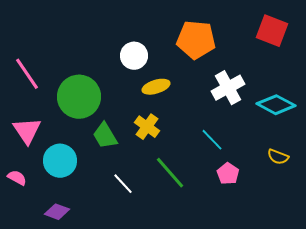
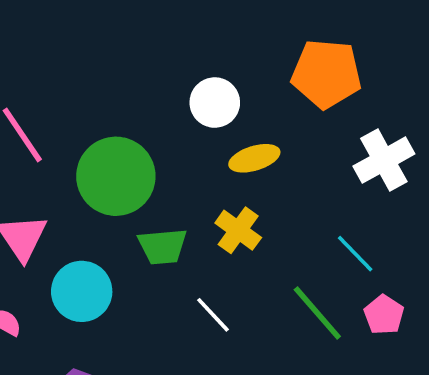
green trapezoid: (105, 136) -> (163, 246), turned -64
green line: (170, 173) -> (317, 313), moved
white line: (123, 184) -> (213, 315), moved

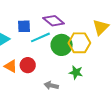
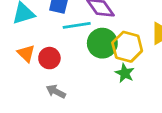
green star: (76, 72) -> (125, 73), moved
gray arrow: (51, 85) -> (56, 91), moved

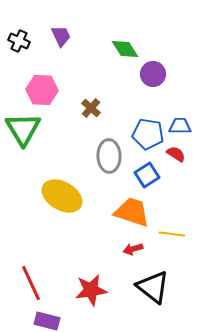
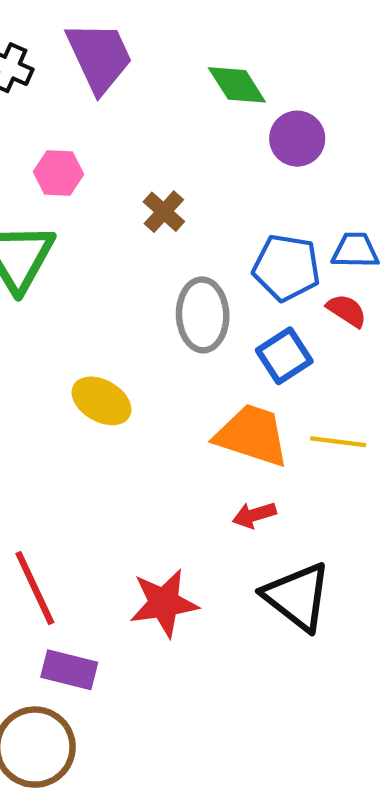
purple trapezoid: (61, 36) -> (99, 57), size x1.6
pink hexagon: (42, 90) -> (59, 173), size x0.7
yellow ellipse: (62, 196) -> (102, 401), size x0.7
yellow line: (172, 234) -> (338, 442), moved

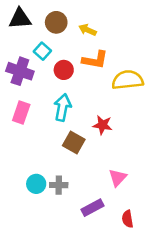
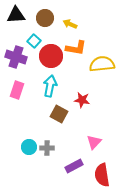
red circle: (64, 70) -> (51, 56), size x1.5
red semicircle: (128, 219) -> (102, 175), size x1.6

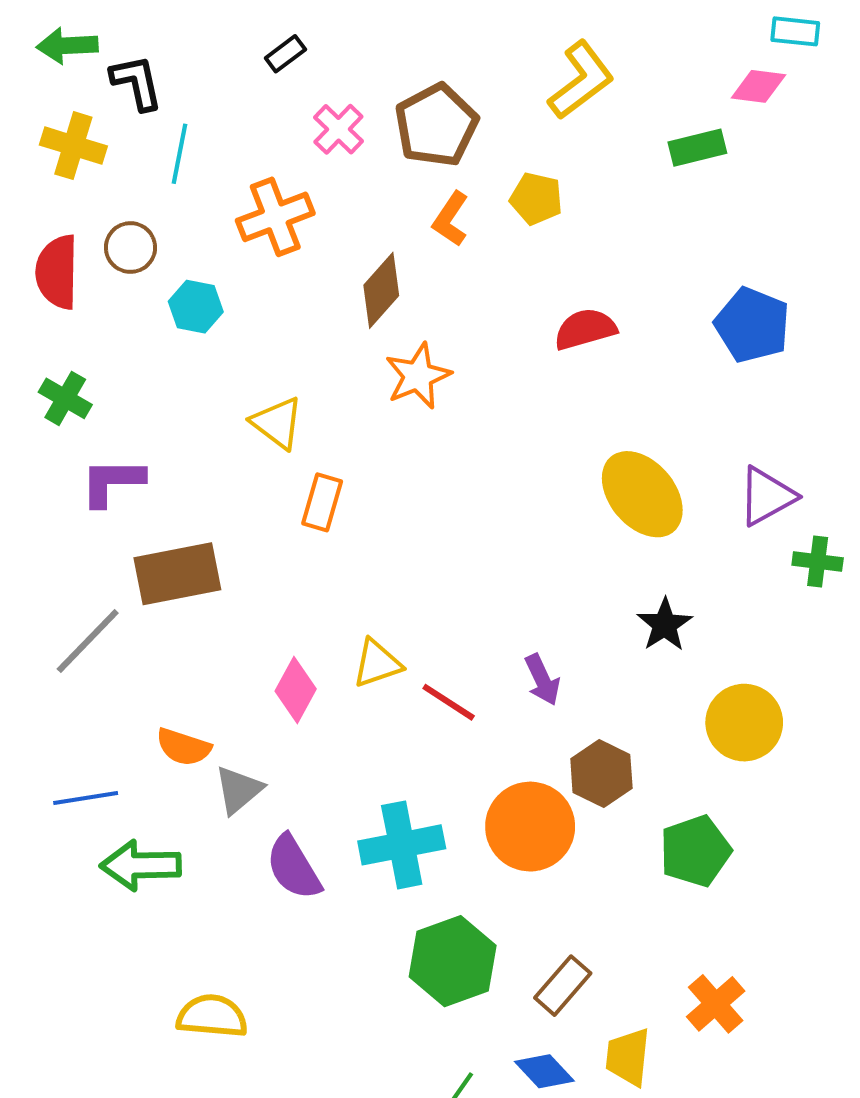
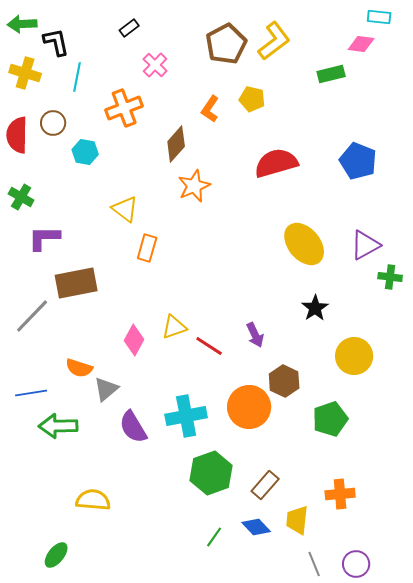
brown pentagon: (436, 125) -> (226, 44), moved
red semicircle: (585, 329) -> (276, 163), size x1.4
orange cross: (716, 1004) -> (340, 494), turned 36

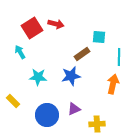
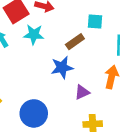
cyan star: (38, 77) -> (34, 34), moved
purple triangle: (74, 109) -> (82, 92), moved

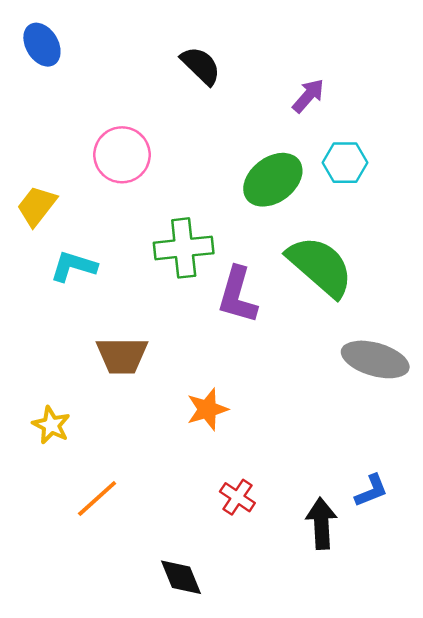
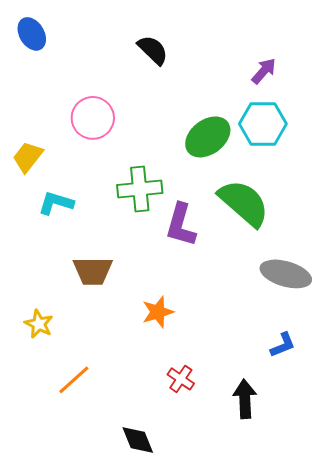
purple arrow: (308, 96) -> (264, 71), moved
cyan hexagon: (345, 163) -> (263, 124), size x1.4
blue L-shape: (371, 491) -> (283, 345), moved

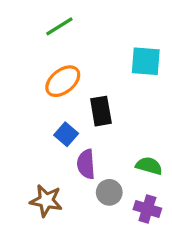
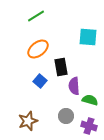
purple semicircle: (86, 164) -> (74, 86), moved
brown star: (46, 201) -> (28, 121), turned -30

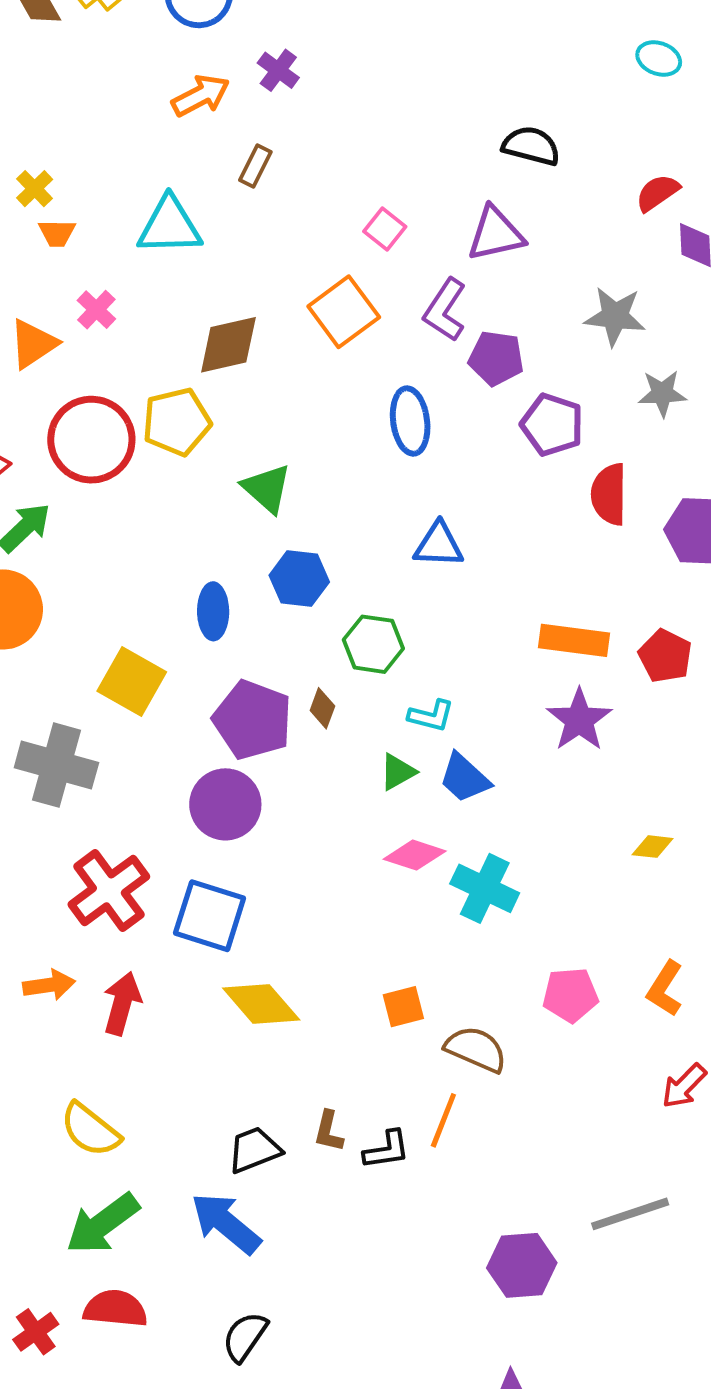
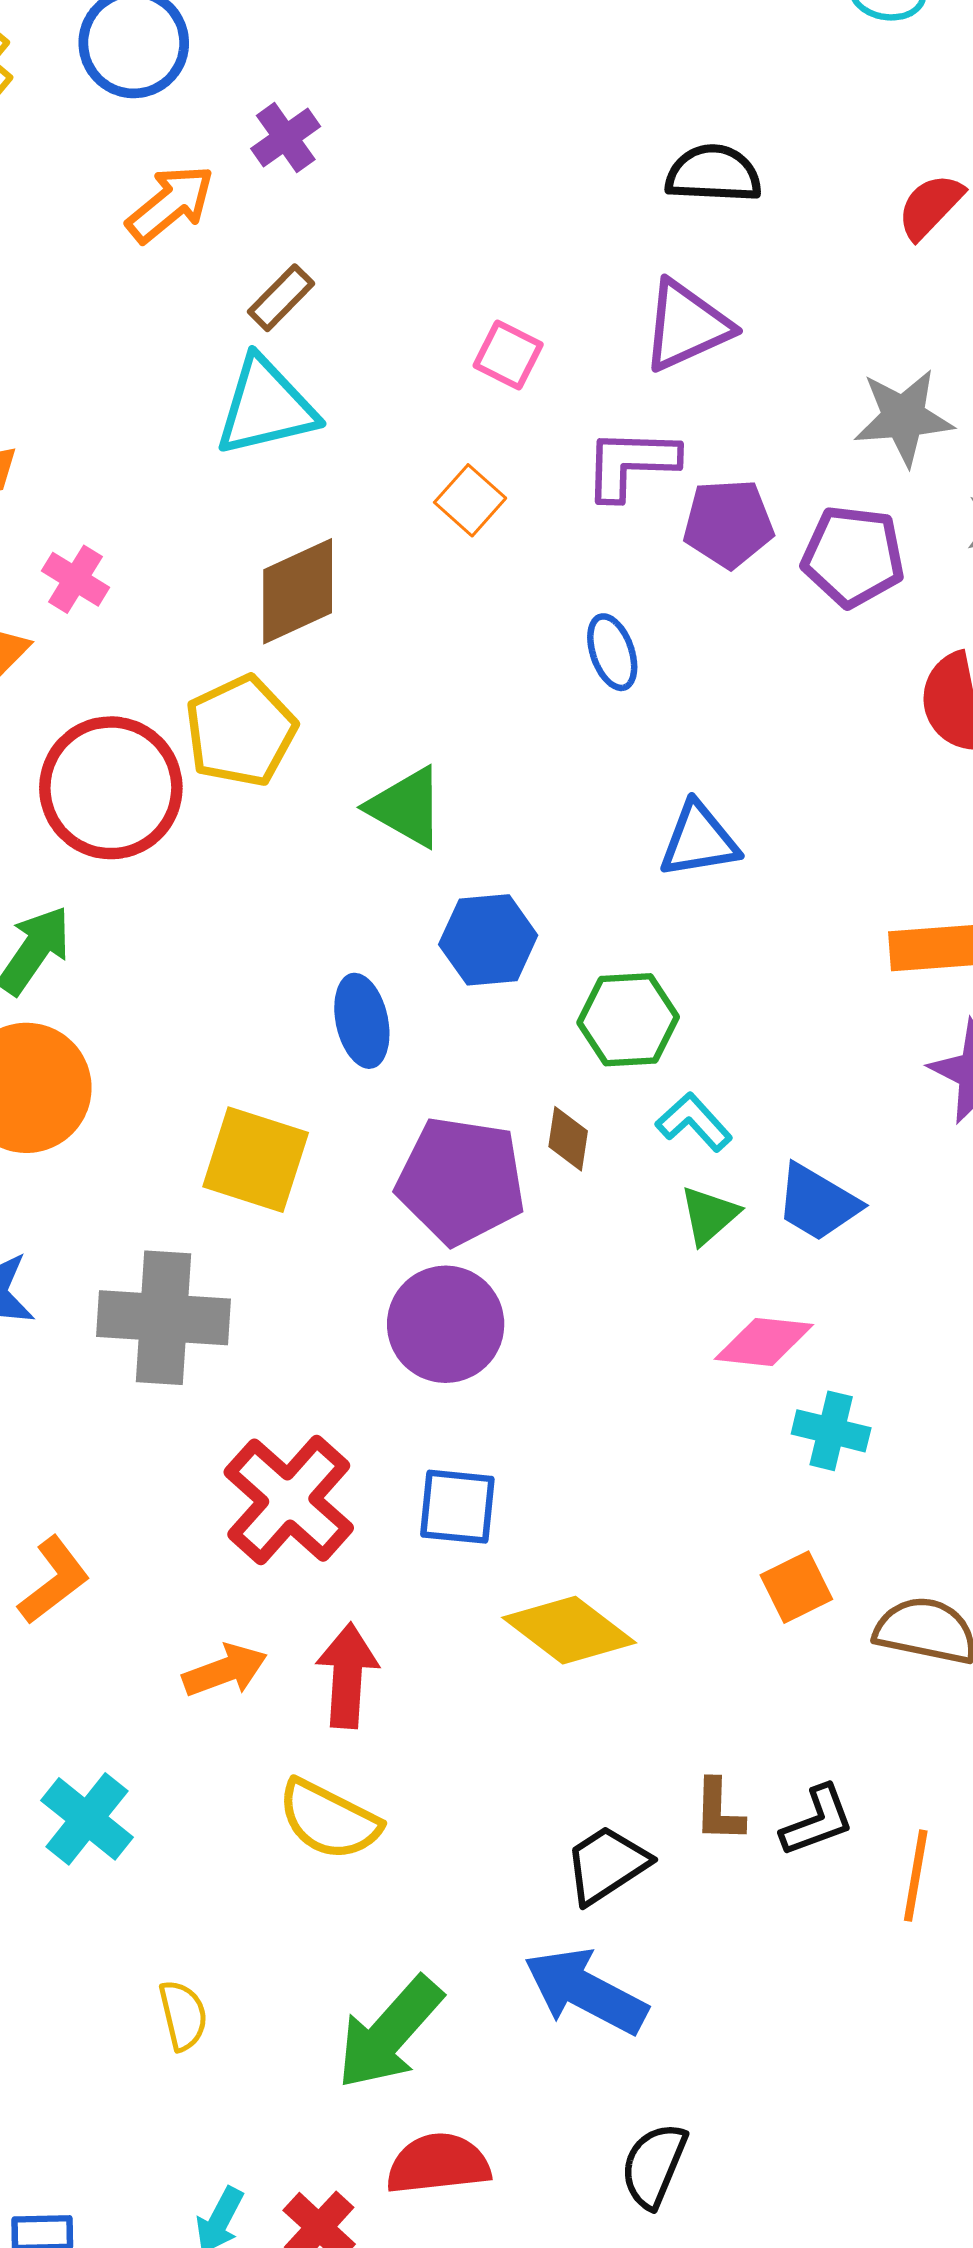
purple cross: (278, 70) -> (286, 138), turned 30
brown rectangle: (255, 166) -> (281, 298), turned 30
cyan triangle: (170, 226) -> (266, 407), moved
purple L-shape: (445, 310) -> (631, 464), turned 70
orange square: (344, 312) -> (470, 500), size x0.6
blue ellipse: (410, 421) -> (612, 652), size x0.7
purple pentagon: (552, 425) -> (853, 556), moved
cyan L-shape: (431, 716) -> (694, 1122), moved, turned -135
cyan cross: (485, 888) -> (831, 1431), moved, size x0.7
blue square: (210, 916) -> (457, 1507), size x0.7
orange line: (443, 1120) -> (916, 1876), moved
yellow semicircle: (90, 1130) -> (329, 1820), moved

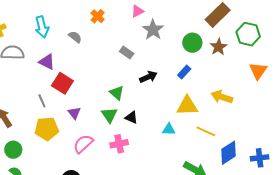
■ ■ ■ ■ ■ ■ ■
Your assignment = Each line of the listing above should be retyped exactly, with no pictures.

Result for this task =
green trapezoid: (105, 136) -> (163, 246), turned -64
green line: (170, 173) -> (317, 313), moved
white line: (123, 184) -> (213, 315), moved

green star: (76, 72) -> (125, 73), moved
gray arrow: (51, 85) -> (56, 91), moved

purple trapezoid: (61, 36) -> (99, 57), size x1.6
pink hexagon: (42, 90) -> (59, 173), size x0.7
yellow ellipse: (62, 196) -> (102, 401), size x0.7
yellow line: (172, 234) -> (338, 442), moved

red circle: (64, 70) -> (51, 56), size x1.5
red semicircle: (128, 219) -> (102, 175), size x1.6

brown pentagon: (436, 125) -> (226, 44), moved
red semicircle: (585, 329) -> (276, 163), size x1.4
orange cross: (716, 1004) -> (340, 494), turned 36

cyan star: (38, 77) -> (34, 34), moved
purple triangle: (74, 109) -> (82, 92), moved

purple arrow: (308, 96) -> (264, 71), moved
cyan hexagon: (345, 163) -> (263, 124), size x1.4
blue L-shape: (371, 491) -> (283, 345), moved

purple semicircle: (86, 164) -> (74, 86), moved
brown star: (46, 201) -> (28, 121), turned -30

purple cross: (278, 70) -> (286, 138), turned 30
brown rectangle: (255, 166) -> (281, 298), turned 30
cyan triangle: (170, 226) -> (266, 407), moved
purple L-shape: (445, 310) -> (631, 464), turned 70
orange square: (344, 312) -> (470, 500), size x0.6
blue ellipse: (410, 421) -> (612, 652), size x0.7
purple pentagon: (552, 425) -> (853, 556), moved
cyan L-shape: (431, 716) -> (694, 1122), moved, turned -135
cyan cross: (485, 888) -> (831, 1431), moved, size x0.7
blue square: (210, 916) -> (457, 1507), size x0.7
orange line: (443, 1120) -> (916, 1876), moved
yellow semicircle: (90, 1130) -> (329, 1820), moved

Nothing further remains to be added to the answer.